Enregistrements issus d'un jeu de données
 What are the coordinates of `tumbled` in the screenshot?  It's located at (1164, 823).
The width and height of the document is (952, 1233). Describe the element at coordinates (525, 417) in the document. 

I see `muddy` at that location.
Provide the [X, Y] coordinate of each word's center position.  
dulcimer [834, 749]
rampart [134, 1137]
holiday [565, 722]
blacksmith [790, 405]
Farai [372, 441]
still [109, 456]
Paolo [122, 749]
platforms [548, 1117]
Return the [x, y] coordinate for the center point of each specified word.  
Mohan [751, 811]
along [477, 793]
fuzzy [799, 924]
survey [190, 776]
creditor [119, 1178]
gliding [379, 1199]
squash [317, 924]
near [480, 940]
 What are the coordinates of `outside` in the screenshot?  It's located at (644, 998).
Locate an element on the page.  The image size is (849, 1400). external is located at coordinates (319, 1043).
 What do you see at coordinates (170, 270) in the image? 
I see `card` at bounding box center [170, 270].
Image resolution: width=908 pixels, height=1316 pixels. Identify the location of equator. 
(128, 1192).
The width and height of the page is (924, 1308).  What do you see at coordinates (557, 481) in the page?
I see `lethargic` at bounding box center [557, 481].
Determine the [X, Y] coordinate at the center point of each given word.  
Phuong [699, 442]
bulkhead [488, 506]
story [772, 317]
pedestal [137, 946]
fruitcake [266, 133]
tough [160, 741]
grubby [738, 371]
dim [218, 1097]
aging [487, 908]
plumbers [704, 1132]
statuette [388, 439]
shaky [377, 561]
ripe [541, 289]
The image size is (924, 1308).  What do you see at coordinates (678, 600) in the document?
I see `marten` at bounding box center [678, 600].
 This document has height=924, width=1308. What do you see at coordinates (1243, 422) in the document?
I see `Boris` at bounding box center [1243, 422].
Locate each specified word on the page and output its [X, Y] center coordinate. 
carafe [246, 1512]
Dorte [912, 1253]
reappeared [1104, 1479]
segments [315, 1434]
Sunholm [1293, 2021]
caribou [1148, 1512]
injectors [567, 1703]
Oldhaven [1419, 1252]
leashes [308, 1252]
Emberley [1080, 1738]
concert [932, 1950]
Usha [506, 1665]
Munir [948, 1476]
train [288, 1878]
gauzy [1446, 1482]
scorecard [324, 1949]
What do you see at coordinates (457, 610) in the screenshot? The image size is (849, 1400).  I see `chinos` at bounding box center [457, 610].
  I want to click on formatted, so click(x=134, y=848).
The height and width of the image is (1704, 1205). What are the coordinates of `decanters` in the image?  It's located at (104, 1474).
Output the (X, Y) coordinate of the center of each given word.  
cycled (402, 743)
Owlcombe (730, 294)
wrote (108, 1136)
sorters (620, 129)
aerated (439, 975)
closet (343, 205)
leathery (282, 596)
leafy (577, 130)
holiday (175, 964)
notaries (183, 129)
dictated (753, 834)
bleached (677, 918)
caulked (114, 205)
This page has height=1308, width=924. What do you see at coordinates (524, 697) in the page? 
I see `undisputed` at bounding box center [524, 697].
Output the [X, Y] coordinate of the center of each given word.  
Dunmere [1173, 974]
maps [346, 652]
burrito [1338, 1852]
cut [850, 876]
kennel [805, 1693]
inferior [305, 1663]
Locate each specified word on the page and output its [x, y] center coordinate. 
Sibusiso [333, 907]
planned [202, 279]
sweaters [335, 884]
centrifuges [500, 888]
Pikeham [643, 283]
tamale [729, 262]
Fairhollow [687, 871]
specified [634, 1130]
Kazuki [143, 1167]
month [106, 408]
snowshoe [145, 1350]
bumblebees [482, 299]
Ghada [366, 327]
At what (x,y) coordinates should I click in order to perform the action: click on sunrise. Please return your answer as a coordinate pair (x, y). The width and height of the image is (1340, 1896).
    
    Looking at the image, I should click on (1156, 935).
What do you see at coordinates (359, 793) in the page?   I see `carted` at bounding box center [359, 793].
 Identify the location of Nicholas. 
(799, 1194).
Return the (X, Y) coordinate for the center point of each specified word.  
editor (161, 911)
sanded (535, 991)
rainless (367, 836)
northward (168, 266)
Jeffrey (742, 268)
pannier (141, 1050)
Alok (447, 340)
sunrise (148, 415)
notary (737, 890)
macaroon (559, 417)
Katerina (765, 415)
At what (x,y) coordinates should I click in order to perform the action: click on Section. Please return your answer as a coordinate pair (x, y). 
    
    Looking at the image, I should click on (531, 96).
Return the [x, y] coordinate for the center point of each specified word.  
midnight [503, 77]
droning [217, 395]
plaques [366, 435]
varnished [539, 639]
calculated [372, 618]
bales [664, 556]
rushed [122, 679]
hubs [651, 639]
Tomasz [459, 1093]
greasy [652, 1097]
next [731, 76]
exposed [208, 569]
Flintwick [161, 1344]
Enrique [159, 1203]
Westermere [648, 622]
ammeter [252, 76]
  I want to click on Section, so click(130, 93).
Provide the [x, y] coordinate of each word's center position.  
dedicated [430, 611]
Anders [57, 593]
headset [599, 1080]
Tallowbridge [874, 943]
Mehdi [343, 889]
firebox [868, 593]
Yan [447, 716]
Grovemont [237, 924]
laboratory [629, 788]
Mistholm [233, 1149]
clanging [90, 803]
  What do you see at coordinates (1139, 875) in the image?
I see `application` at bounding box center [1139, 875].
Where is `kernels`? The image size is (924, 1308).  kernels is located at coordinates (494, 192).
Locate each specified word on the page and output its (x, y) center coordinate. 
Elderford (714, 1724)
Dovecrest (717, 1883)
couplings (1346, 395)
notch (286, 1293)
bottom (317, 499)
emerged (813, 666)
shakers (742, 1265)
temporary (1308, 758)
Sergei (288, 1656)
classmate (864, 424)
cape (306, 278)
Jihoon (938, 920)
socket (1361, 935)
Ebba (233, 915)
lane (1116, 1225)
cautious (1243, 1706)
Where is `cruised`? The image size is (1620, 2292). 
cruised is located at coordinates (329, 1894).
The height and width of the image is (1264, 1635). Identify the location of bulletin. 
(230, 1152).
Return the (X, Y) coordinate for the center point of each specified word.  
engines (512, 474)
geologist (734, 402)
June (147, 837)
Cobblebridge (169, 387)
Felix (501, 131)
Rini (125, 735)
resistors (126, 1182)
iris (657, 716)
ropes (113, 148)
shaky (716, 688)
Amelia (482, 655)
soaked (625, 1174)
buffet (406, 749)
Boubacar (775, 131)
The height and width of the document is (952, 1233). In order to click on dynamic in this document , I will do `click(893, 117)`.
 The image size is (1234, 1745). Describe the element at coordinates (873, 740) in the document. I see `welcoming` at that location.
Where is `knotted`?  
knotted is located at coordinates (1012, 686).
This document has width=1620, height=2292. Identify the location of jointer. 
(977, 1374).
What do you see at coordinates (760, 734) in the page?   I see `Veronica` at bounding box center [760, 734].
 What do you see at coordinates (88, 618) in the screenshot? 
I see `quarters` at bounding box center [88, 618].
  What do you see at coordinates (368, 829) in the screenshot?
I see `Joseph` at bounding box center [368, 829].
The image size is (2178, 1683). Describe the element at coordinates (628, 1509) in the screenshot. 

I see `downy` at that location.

--- CONSIGNE ---
Recopiez les lignes ci-dessus en substituant « farrier » à « blacksmith », sans rien modifier d'autre.

--- RÉSULTAT ---
 What are the coordinates of `tumbled` in the screenshot?  It's located at (1164, 823).
The width and height of the document is (952, 1233). Describe the element at coordinates (525, 417) in the document. 

I see `muddy` at that location.
Provide the [X, Y] coordinate of each word's center position.  
dulcimer [834, 749]
rampart [134, 1137]
holiday [565, 722]
farrier [790, 405]
Farai [372, 441]
still [109, 456]
Paolo [122, 749]
platforms [548, 1117]
Return the [x, y] coordinate for the center point of each specified word.  
Mohan [751, 811]
along [477, 793]
fuzzy [799, 924]
survey [190, 776]
creditor [119, 1178]
gliding [379, 1199]
squash [317, 924]
near [480, 940]
 What are the coordinates of `outside` in the screenshot?  It's located at (644, 998).
Locate an element on the page.  The image size is (849, 1400). external is located at coordinates (319, 1043).
 What do you see at coordinates (170, 270) in the image? 
I see `card` at bounding box center [170, 270].
Image resolution: width=908 pixels, height=1316 pixels. Identify the location of equator. 
(128, 1192).
The width and height of the page is (924, 1308).  What do you see at coordinates (557, 481) in the page?
I see `lethargic` at bounding box center [557, 481].
Determine the [X, Y] coordinate at the center point of each given word.  
Phuong [699, 442]
bulkhead [488, 506]
story [772, 317]
pedestal [137, 946]
fruitcake [266, 133]
tough [160, 741]
grubby [738, 371]
dim [218, 1097]
aging [487, 908]
plumbers [704, 1132]
statuette [388, 439]
shaky [377, 561]
ripe [541, 289]
The image size is (924, 1308).  What do you see at coordinates (678, 600) in the document?
I see `marten` at bounding box center [678, 600].
 This document has height=924, width=1308. What do you see at coordinates (1243, 422) in the document?
I see `Boris` at bounding box center [1243, 422].
Locate each specified word on the page and output its [X, Y] center coordinate. 
carafe [246, 1512]
Dorte [912, 1253]
reappeared [1104, 1479]
segments [315, 1434]
Sunholm [1293, 2021]
caribou [1148, 1512]
injectors [567, 1703]
Oldhaven [1419, 1252]
leashes [308, 1252]
Emberley [1080, 1738]
concert [932, 1950]
Usha [506, 1665]
Munir [948, 1476]
train [288, 1878]
gauzy [1446, 1482]
scorecard [324, 1949]
What do you see at coordinates (457, 610) in the screenshot? The image size is (849, 1400).  I see `chinos` at bounding box center [457, 610].
  I want to click on formatted, so click(x=134, y=848).
The height and width of the image is (1704, 1205). What are the coordinates of `decanters` in the image?  It's located at (104, 1474).
Output the (X, Y) coordinate of the center of each given word.  
cycled (402, 743)
Owlcombe (730, 294)
wrote (108, 1136)
sorters (620, 129)
aerated (439, 975)
closet (343, 205)
leathery (282, 596)
leafy (577, 130)
holiday (175, 964)
notaries (183, 129)
dictated (753, 834)
bleached (677, 918)
caulked (114, 205)
This page has height=1308, width=924. What do you see at coordinates (524, 697) in the page? 
I see `undisputed` at bounding box center [524, 697].
Output the [X, Y] coordinate of the center of each given word.  
Dunmere [1173, 974]
maps [346, 652]
burrito [1338, 1852]
cut [850, 876]
kennel [805, 1693]
inferior [305, 1663]
Locate each specified word on the page and output its [x, y] center coordinate. 
Sibusiso [333, 907]
planned [202, 279]
sweaters [335, 884]
centrifuges [500, 888]
Pikeham [643, 283]
tamale [729, 262]
Fairhollow [687, 871]
specified [634, 1130]
Kazuki [143, 1167]
month [106, 408]
snowshoe [145, 1350]
bumblebees [482, 299]
Ghada [366, 327]
At what (x,y) coordinates should I click in order to perform the action: click on sunrise. Please return your answer as a coordinate pair (x, y). The width and height of the image is (1340, 1896).
    
    Looking at the image, I should click on (1156, 935).
What do you see at coordinates (359, 793) in the page?   I see `carted` at bounding box center [359, 793].
 Identify the location of Nicholas. 
(799, 1194).
Return the (X, Y) coordinate for the center point of each specified word.  
editor (161, 911)
sanded (535, 991)
rainless (367, 836)
northward (168, 266)
Jeffrey (742, 268)
pannier (141, 1050)
Alok (447, 340)
sunrise (148, 415)
notary (737, 890)
macaroon (559, 417)
Katerina (765, 415)
At what (x,y) coordinates should I click in order to perform the action: click on Section. Please return your answer as a coordinate pair (x, y). 
    
    Looking at the image, I should click on (531, 96).
Return the [x, y] coordinate for the center point of each specified word.  
midnight [503, 77]
droning [217, 395]
plaques [366, 435]
varnished [539, 639]
calculated [372, 618]
bales [664, 556]
rushed [122, 679]
hubs [651, 639]
Tomasz [459, 1093]
greasy [652, 1097]
next [731, 76]
exposed [208, 569]
Flintwick [161, 1344]
Enrique [159, 1203]
Westermere [648, 622]
ammeter [252, 76]
  I want to click on Section, so click(130, 93).
Provide the [x, y] coordinate of each word's center position.  
dedicated [430, 611]
Anders [57, 593]
headset [599, 1080]
Tallowbridge [874, 943]
Mehdi [343, 889]
firebox [868, 593]
Yan [447, 716]
Grovemont [237, 924]
laboratory [629, 788]
Mistholm [233, 1149]
clanging [90, 803]
  What do you see at coordinates (1139, 875) in the image?
I see `application` at bounding box center [1139, 875].
Where is `kernels`? The image size is (924, 1308).  kernels is located at coordinates (494, 192).
Locate each specified word on the page and output its (x, y) center coordinate. 
Elderford (714, 1724)
Dovecrest (717, 1883)
couplings (1346, 395)
notch (286, 1293)
bottom (317, 499)
emerged (813, 666)
shakers (742, 1265)
temporary (1308, 758)
Sergei (288, 1656)
classmate (864, 424)
cape (306, 278)
Jihoon (938, 920)
socket (1361, 935)
Ebba (233, 915)
lane (1116, 1225)
cautious (1243, 1706)
Where is `cruised`? The image size is (1620, 2292). 
cruised is located at coordinates (329, 1894).
The height and width of the image is (1264, 1635). Identify the location of bulletin. 
(230, 1152).
Return the (X, Y) coordinate for the center point of each specified word.  
engines (512, 474)
geologist (734, 402)
June (147, 837)
Cobblebridge (169, 387)
Felix (501, 131)
Rini (125, 735)
resistors (126, 1182)
iris (657, 716)
ropes (113, 148)
shaky (716, 688)
Amelia (482, 655)
soaked (625, 1174)
buffet (406, 749)
Boubacar (775, 131)
The height and width of the document is (952, 1233). In order to click on dynamic in this document , I will do `click(893, 117)`.
 The image size is (1234, 1745). Describe the element at coordinates (873, 740) in the document. I see `welcoming` at that location.
Where is `knotted`?  
knotted is located at coordinates (1012, 686).
This document has width=1620, height=2292. Identify the location of jointer. 
(977, 1374).
What do you see at coordinates (760, 734) in the page?   I see `Veronica` at bounding box center [760, 734].
 What do you see at coordinates (88, 618) in the screenshot? 
I see `quarters` at bounding box center [88, 618].
  What do you see at coordinates (368, 829) in the screenshot?
I see `Joseph` at bounding box center [368, 829].
The image size is (2178, 1683). Describe the element at coordinates (628, 1509) in the screenshot. 

I see `downy` at that location.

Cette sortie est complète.